WHAT THE EXERCISE ASKS: When you reach the line that contains "- → pot (pink) (492, 328, 586, 407)" below, transcribe it and each line after it word for word to the end of the records, omitting pictures.

Spatial object tracking data:
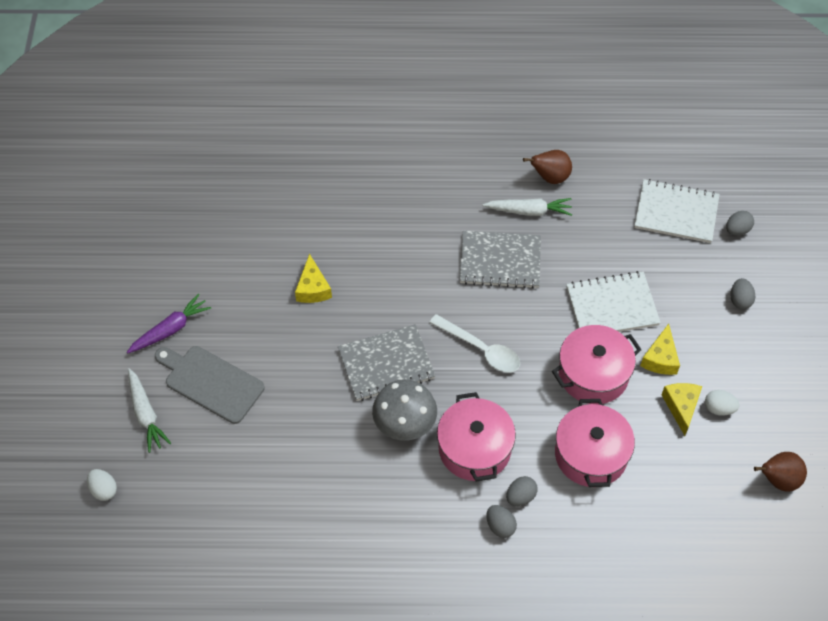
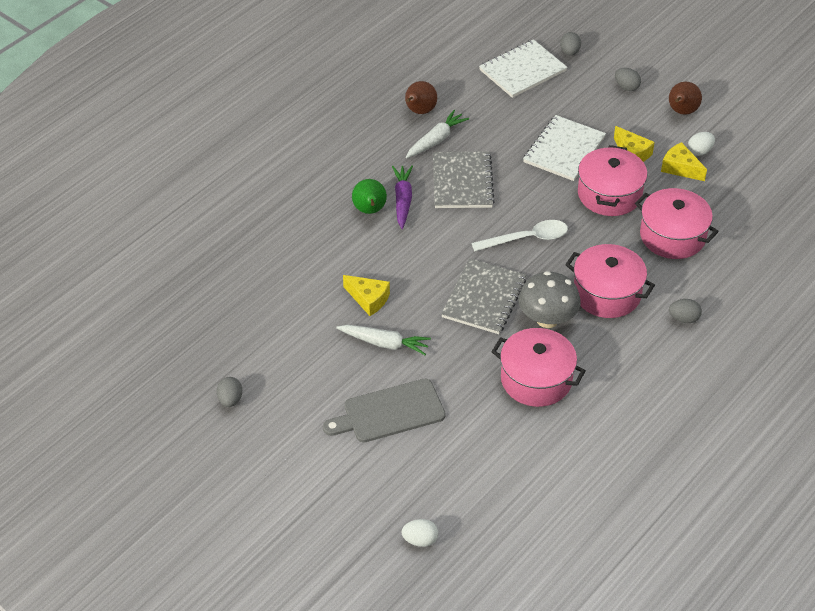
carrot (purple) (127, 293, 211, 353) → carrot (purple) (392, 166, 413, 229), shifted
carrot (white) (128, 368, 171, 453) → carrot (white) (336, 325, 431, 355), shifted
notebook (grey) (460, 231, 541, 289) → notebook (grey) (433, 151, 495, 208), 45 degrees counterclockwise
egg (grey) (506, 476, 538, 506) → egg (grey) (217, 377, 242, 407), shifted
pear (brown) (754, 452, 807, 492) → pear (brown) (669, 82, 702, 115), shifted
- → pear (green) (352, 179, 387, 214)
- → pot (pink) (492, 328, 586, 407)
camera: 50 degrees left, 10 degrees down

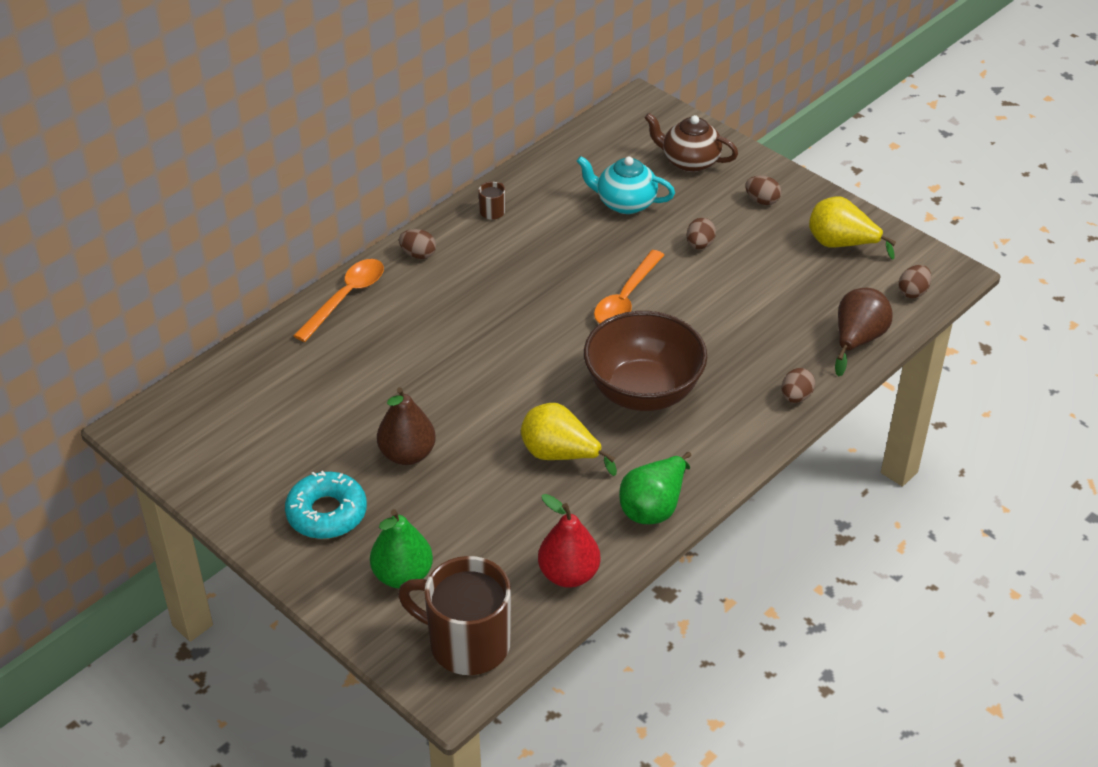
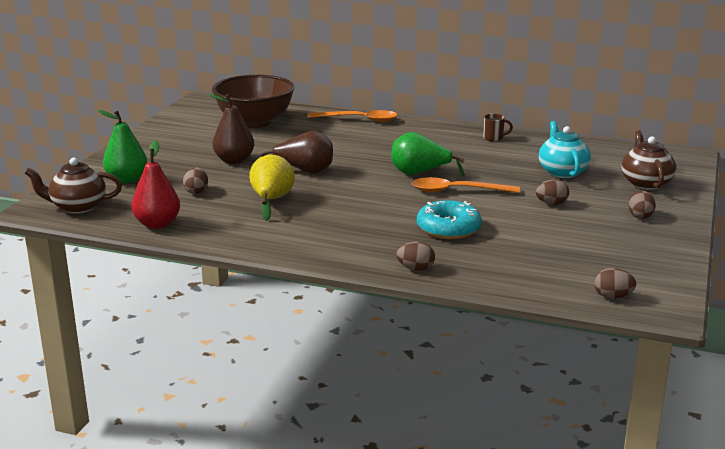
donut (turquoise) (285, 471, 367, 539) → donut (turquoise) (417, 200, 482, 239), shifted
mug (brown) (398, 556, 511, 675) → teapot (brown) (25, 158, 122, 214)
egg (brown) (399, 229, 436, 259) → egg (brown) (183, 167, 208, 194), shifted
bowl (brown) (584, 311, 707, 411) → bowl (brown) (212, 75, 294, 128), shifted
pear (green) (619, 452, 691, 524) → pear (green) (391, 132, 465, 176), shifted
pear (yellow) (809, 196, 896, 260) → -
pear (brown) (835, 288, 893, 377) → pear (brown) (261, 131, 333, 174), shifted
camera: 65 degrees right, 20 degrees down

PROBLEM SOLUTION:
- → pot (pink) (492, 328, 586, 407)
camera: 50 degrees left, 10 degrees down

donut (turquoise) (285, 471, 367, 539) → donut (turquoise) (417, 200, 482, 239), shifted
mug (brown) (398, 556, 511, 675) → teapot (brown) (25, 158, 122, 214)
egg (brown) (399, 229, 436, 259) → egg (brown) (183, 167, 208, 194), shifted
bowl (brown) (584, 311, 707, 411) → bowl (brown) (212, 75, 294, 128), shifted
pear (green) (619, 452, 691, 524) → pear (green) (391, 132, 465, 176), shifted
pear (yellow) (809, 196, 896, 260) → -
pear (brown) (835, 288, 893, 377) → pear (brown) (261, 131, 333, 174), shifted
camera: 65 degrees right, 20 degrees down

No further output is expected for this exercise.